REQUIREMENT: Exactly the lines from the one containing "second_place: [30, 272, 48, 54]" through the final line of the listing are to be retyped, and nothing more.

DATASET ENTRIES:
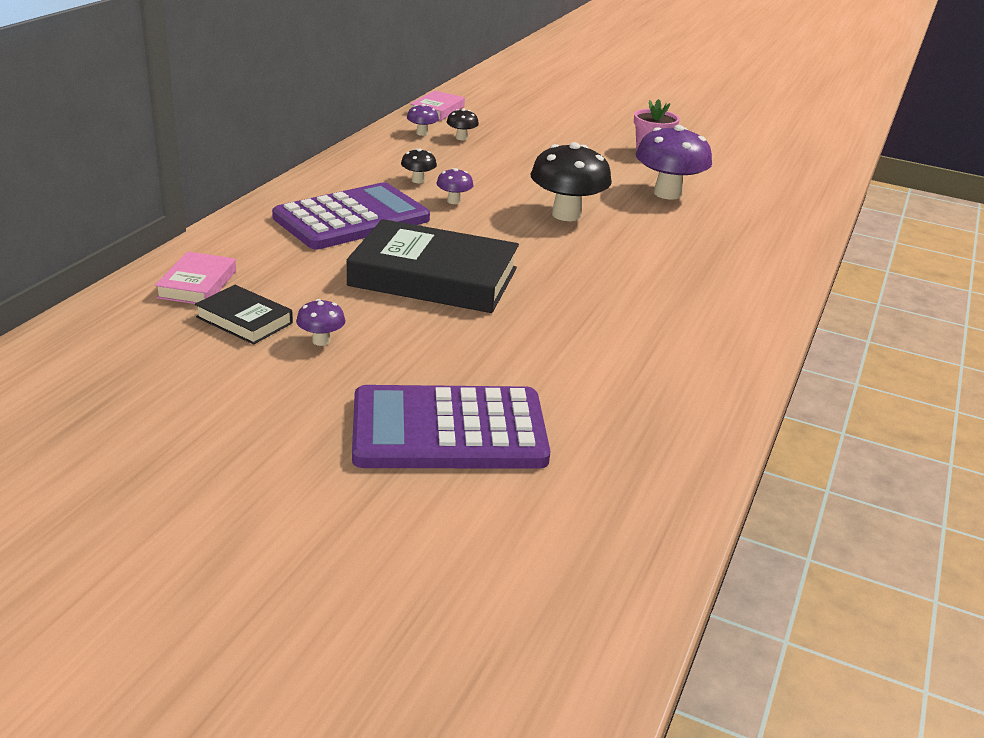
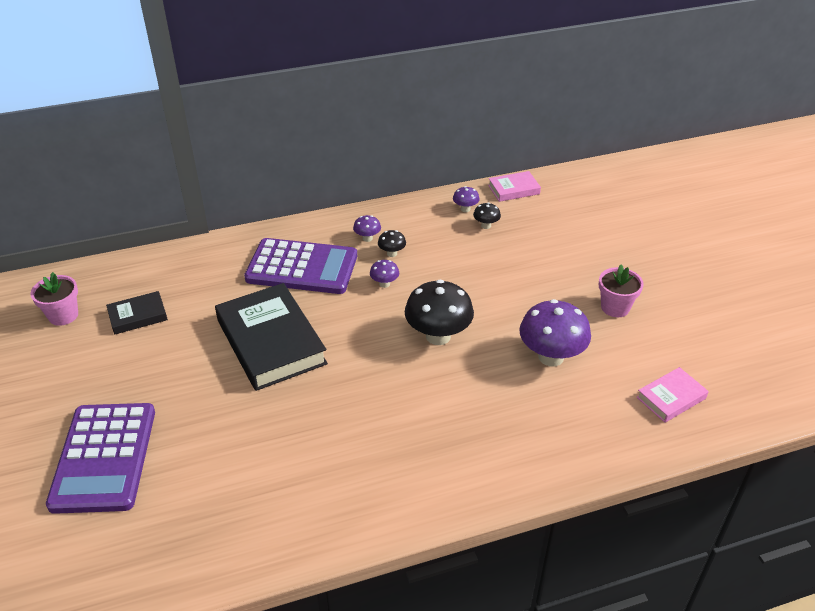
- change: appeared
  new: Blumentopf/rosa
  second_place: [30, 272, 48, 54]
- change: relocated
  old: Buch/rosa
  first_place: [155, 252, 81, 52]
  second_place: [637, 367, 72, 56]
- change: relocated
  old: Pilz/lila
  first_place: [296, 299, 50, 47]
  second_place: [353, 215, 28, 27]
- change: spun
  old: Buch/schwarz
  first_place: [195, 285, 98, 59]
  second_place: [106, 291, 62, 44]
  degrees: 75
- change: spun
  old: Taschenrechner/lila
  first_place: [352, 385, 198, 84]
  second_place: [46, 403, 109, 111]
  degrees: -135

REPLY TO THE EXERCISE:
  second_place: [30, 272, 48, 54]
- change: relocated
  old: Buch/rosa
  first_place: [155, 252, 81, 52]
  second_place: [637, 367, 72, 56]
- change: relocated
  old: Pilz/lila
  first_place: [296, 299, 50, 47]
  second_place: [353, 215, 28, 27]
- change: spun
  old: Buch/schwarz
  first_place: [195, 285, 98, 59]
  second_place: [106, 291, 62, 44]
  degrees: 75
- change: spun
  old: Taschenrechner/lila
  first_place: [352, 385, 198, 84]
  second_place: [46, 403, 109, 111]
  degrees: -135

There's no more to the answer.